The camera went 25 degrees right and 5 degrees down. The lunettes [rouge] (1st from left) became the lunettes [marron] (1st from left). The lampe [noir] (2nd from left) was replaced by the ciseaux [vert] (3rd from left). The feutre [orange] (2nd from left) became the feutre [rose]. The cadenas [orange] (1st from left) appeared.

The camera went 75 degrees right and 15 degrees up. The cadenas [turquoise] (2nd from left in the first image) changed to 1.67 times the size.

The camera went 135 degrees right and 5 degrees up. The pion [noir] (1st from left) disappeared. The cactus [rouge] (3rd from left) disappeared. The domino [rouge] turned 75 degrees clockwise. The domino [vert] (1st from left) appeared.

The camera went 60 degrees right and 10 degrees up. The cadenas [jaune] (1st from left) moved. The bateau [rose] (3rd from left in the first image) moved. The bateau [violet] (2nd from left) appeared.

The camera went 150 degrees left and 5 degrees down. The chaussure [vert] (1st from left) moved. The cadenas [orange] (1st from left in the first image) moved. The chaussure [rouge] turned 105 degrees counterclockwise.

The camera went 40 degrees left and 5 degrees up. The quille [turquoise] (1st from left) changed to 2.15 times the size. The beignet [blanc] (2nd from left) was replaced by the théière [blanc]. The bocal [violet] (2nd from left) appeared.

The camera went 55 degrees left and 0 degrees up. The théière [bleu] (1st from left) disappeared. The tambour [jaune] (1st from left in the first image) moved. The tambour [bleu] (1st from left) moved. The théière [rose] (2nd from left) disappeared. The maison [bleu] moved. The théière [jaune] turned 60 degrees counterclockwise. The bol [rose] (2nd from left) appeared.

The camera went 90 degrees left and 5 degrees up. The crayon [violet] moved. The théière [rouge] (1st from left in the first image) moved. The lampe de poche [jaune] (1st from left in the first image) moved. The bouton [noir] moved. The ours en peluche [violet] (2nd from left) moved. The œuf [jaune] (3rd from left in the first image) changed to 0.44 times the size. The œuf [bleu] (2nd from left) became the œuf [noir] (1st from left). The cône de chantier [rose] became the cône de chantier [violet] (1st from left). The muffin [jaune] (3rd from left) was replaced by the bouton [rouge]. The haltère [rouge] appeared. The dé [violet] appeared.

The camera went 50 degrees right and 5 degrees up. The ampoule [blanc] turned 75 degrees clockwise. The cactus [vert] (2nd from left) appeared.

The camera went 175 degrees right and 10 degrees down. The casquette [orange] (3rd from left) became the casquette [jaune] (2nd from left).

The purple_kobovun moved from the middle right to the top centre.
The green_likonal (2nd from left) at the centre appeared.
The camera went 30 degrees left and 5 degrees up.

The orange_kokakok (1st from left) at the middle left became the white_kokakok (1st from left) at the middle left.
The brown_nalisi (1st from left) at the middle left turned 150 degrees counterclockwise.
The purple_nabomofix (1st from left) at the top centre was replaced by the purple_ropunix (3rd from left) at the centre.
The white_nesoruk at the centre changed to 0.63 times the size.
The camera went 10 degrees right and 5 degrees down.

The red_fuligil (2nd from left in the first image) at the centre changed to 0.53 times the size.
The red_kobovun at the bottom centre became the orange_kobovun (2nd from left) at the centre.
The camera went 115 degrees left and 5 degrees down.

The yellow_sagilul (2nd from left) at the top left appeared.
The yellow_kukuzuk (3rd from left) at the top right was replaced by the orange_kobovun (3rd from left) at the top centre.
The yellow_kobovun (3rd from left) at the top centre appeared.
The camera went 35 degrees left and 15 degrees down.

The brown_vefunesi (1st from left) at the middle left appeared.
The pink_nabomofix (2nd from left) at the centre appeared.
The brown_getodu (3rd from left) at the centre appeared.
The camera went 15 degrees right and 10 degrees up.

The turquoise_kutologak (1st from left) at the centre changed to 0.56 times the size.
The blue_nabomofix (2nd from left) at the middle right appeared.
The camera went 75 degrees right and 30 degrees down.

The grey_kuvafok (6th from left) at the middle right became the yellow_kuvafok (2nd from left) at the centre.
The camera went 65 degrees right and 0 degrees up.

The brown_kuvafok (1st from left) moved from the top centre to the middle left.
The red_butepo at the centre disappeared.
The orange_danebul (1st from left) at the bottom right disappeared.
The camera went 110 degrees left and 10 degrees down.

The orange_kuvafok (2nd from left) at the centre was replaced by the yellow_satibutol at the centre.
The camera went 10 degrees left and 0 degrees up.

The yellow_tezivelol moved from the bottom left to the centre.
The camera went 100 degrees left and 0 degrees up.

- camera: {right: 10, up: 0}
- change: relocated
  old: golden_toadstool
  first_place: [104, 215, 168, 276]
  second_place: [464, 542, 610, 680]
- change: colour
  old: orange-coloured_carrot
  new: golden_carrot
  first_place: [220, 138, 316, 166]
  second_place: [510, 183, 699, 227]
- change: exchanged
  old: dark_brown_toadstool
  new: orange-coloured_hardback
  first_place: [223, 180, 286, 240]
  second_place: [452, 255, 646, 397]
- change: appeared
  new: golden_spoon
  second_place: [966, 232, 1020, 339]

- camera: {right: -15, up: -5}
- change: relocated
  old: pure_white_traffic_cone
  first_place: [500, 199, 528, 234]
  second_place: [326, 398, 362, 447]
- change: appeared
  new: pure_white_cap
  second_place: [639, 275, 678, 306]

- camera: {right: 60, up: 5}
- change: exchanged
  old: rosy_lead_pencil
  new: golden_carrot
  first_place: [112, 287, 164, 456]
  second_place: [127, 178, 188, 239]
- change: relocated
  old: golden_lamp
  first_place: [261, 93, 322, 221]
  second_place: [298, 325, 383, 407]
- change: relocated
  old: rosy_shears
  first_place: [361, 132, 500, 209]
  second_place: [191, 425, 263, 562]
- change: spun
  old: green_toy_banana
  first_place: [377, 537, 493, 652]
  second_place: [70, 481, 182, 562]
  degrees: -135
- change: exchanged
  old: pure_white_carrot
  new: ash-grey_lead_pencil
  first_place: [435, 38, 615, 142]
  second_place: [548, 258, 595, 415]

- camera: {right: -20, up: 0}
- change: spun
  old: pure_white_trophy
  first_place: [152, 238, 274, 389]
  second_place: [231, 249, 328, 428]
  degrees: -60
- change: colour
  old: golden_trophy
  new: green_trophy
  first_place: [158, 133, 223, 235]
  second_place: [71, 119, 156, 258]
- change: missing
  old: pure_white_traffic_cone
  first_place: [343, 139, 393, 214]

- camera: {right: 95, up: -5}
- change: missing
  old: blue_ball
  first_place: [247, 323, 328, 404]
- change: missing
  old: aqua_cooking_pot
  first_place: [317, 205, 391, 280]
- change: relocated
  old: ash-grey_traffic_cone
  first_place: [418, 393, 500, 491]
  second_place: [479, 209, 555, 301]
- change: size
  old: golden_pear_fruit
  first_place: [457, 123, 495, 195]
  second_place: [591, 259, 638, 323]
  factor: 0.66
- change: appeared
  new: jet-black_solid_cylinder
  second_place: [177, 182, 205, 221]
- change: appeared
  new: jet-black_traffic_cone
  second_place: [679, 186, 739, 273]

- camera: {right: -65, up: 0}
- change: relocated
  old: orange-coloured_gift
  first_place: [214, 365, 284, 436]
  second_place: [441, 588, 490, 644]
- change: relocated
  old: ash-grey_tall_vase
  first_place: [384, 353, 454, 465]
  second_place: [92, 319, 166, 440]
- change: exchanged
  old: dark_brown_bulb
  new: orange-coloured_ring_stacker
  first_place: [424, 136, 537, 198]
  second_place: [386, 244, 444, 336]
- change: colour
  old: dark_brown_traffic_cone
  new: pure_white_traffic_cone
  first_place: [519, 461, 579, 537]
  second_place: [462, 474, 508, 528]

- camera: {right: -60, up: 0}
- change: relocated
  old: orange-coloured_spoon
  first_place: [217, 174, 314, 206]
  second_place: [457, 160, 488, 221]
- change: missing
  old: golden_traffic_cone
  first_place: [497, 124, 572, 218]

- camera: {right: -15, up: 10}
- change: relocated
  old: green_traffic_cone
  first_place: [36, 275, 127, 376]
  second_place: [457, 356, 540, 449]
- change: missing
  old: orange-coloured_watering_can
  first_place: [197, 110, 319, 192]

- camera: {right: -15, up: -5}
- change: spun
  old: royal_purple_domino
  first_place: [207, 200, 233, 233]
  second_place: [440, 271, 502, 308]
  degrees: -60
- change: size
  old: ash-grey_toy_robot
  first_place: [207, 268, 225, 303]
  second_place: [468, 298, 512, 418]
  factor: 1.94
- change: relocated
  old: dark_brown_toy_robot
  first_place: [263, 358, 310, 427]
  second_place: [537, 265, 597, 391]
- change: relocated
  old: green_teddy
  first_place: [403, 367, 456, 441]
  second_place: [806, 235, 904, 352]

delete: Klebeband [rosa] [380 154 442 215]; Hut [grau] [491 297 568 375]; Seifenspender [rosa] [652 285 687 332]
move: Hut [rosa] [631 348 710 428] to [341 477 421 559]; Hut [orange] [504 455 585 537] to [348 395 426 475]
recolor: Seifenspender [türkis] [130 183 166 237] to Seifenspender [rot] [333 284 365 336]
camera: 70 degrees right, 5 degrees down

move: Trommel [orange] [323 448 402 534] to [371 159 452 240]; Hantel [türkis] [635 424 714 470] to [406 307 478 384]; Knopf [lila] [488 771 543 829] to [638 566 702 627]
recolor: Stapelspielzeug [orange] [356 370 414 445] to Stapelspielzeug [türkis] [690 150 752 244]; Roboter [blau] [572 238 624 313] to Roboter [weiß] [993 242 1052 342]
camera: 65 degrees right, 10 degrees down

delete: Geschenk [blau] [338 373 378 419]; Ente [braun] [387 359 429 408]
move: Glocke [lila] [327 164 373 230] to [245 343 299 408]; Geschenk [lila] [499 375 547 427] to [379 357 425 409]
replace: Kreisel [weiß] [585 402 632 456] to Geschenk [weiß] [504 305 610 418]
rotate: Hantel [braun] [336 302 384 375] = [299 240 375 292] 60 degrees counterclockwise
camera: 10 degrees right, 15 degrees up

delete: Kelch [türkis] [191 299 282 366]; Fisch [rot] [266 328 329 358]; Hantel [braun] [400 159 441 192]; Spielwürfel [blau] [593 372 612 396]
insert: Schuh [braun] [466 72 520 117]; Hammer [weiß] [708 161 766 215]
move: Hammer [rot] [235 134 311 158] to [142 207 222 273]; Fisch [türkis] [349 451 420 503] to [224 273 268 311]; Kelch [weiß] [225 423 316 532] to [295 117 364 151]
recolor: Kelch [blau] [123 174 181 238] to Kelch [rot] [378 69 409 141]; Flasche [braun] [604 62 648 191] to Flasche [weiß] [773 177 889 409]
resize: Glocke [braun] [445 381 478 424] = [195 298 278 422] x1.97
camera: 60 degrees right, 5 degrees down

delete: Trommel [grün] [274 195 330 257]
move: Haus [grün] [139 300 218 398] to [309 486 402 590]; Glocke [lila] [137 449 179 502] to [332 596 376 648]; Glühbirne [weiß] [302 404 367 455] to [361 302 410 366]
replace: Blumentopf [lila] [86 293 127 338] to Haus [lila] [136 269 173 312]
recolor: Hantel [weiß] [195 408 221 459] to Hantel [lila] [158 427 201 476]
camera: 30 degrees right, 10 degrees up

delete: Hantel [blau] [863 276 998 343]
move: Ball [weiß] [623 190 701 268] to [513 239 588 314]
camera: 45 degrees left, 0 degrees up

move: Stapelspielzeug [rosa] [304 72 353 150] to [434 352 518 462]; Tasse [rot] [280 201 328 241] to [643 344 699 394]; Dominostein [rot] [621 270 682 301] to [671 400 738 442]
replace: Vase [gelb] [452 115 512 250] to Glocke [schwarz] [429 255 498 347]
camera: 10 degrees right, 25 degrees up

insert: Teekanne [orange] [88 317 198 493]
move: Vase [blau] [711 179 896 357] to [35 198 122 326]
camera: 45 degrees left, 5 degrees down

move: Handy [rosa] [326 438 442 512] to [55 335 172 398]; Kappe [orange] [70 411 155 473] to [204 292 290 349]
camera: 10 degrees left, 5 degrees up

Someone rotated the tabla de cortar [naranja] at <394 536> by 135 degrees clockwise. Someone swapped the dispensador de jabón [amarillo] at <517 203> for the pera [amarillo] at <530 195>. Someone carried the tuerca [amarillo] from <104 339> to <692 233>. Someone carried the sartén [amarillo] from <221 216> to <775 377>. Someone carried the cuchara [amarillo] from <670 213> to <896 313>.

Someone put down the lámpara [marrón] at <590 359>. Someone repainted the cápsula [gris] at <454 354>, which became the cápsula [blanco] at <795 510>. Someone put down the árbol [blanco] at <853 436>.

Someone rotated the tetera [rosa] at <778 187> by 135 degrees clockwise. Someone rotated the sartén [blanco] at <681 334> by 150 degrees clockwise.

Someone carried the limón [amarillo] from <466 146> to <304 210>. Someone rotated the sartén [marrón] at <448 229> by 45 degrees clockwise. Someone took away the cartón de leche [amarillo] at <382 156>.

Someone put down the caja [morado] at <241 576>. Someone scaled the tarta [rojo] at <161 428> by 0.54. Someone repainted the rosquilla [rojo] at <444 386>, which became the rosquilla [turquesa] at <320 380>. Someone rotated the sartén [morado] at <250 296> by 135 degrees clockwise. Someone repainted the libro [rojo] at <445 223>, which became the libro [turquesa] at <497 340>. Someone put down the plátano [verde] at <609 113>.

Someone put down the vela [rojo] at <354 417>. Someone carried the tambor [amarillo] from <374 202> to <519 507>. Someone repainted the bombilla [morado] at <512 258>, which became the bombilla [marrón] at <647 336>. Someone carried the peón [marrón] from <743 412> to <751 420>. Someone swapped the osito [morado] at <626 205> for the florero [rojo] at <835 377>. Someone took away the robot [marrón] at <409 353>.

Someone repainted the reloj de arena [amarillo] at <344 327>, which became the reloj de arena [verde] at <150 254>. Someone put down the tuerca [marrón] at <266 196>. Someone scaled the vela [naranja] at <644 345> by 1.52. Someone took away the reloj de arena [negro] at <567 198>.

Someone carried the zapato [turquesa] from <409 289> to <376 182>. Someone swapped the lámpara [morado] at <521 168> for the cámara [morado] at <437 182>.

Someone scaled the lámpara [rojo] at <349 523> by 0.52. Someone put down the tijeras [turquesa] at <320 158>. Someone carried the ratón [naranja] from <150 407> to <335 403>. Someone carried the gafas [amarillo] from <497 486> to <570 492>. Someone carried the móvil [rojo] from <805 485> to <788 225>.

※ ※ ※

From the listing above, the lines starting with the one that has "first_place: [220, 138, 316, 166]" and running through the one that has "new: golden_spoon" should be copied exactly, ends included.

- Answer to this exercise
  first_place: [220, 138, 316, 166]
  second_place: [510, 183, 699, 227]
- change: exchanged
  old: dark_brown_toadstool
  new: orange-coloured_hardback
  first_place: [223, 180, 286, 240]
  second_place: [452, 255, 646, 397]
- change: appeared
  new: golden_spoon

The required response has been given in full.